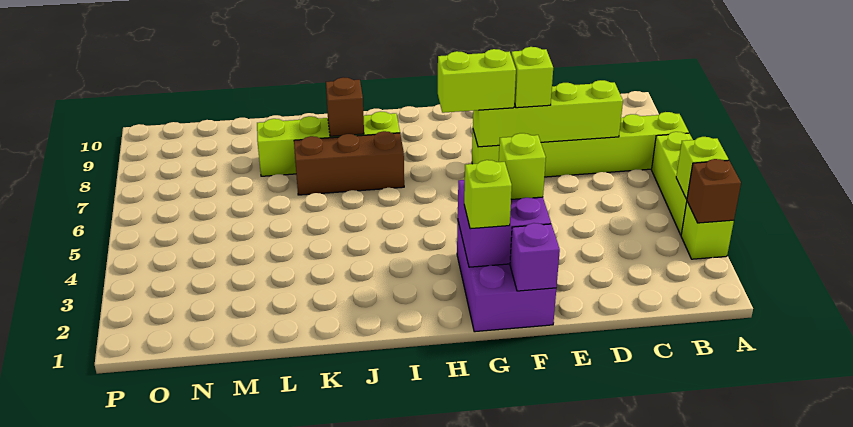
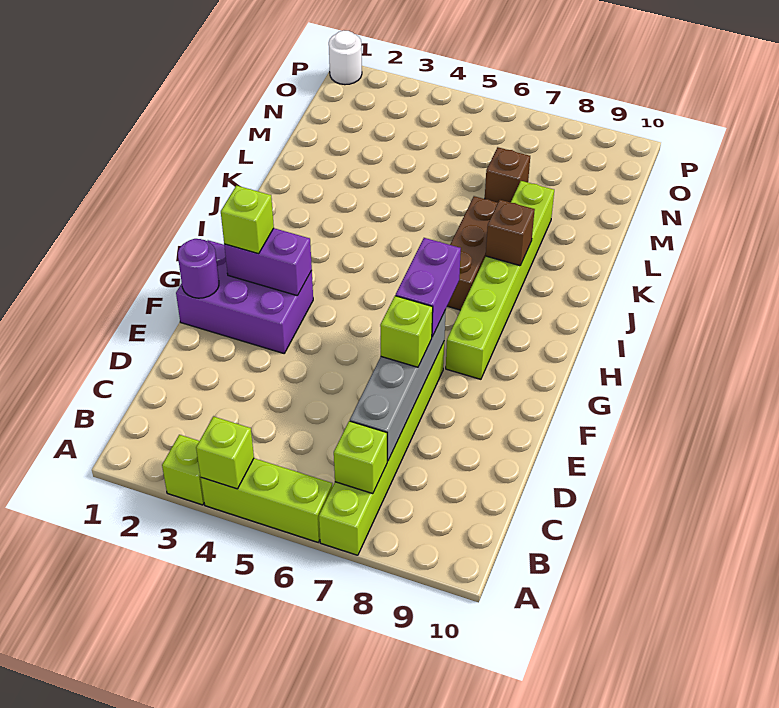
brown brick A3 level 2 -> brown brick M7 level 1
lime brick C7:F7 level 2 -> grey brick C7:F7 level 2
purple brick F1 level 2 -> purple round brick F1 level 2
purple brick F2:G3 level 2 -> purple brick G2:G3 level 2
lime brick F3 level 3 -> lime brick B7 level 2
lime brick F7:G7 level 3 -> purple brick F7:G7 level 3
lime brick I8:L8 level 1 -> lime brick G8:L8 level 1
none -> white round brick P1 level 1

+-------+

● WHAT YOU WILL DO: All of the records should be set down exactly, minus the pictures they hold.

● TASK RESULT:
brown brick A3 level 2 -> brown brick M7 level 1
lime brick C7:F7 level 2 -> grey brick C7:F7 level 2
purple brick F1 level 2 -> purple round brick F1 level 2
purple brick F2:G3 level 2 -> purple brick G2:G3 level 2
lime brick F3 level 3 -> lime brick B7 level 2
lime brick F7:G7 level 3 -> purple brick F7:G7 level 3
lime brick I8:L8 level 1 -> lime brick G8:L8 level 1
none -> white round brick P1 level 1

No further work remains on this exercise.